=== TO DO ===
I'd like the entries reproduced exactly, with all pictures omitted.

[Object correspondence data]
************
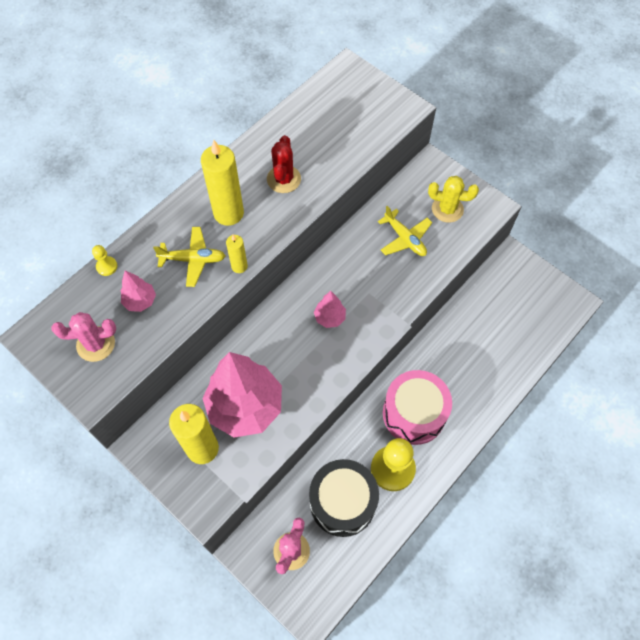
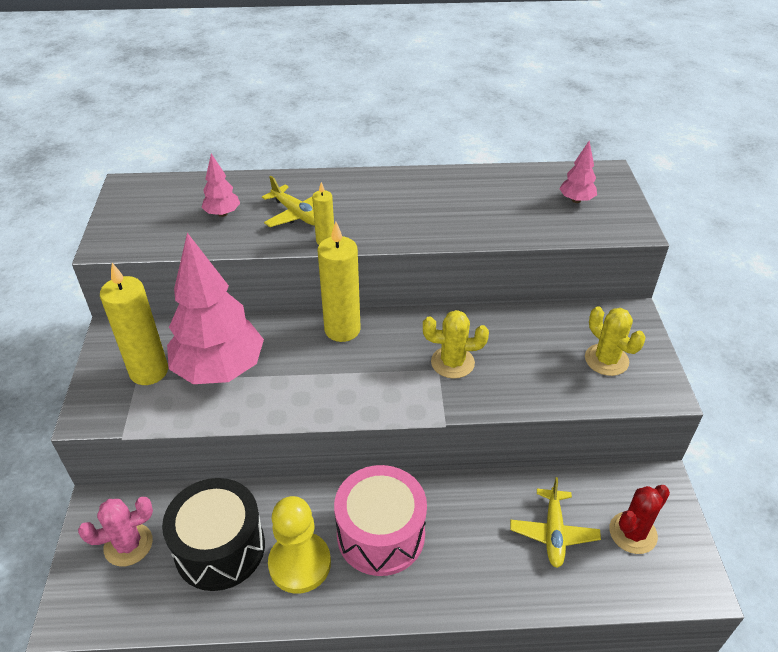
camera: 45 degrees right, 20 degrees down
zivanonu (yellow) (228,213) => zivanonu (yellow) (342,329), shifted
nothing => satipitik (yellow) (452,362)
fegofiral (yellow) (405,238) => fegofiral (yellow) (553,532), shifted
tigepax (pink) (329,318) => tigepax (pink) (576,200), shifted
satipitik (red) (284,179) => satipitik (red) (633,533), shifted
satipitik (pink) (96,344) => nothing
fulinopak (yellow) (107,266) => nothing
************
=== OUTPUT OF THE EXERCISE ===
camera: 45 degrees right, 20 degrees down
zivanonu (yellow) (228,213) => zivanonu (yellow) (342,329), shifted
nothing => satipitik (yellow) (452,362)
fegofiral (yellow) (405,238) => fegofiral (yellow) (553,532), shifted
tigepax (pink) (329,318) => tigepax (pink) (576,200), shifted
satipitik (red) (284,179) => satipitik (red) (633,533), shifted
satipitik (pink) (96,344) => nothing
fulinopak (yellow) (107,266) => nothing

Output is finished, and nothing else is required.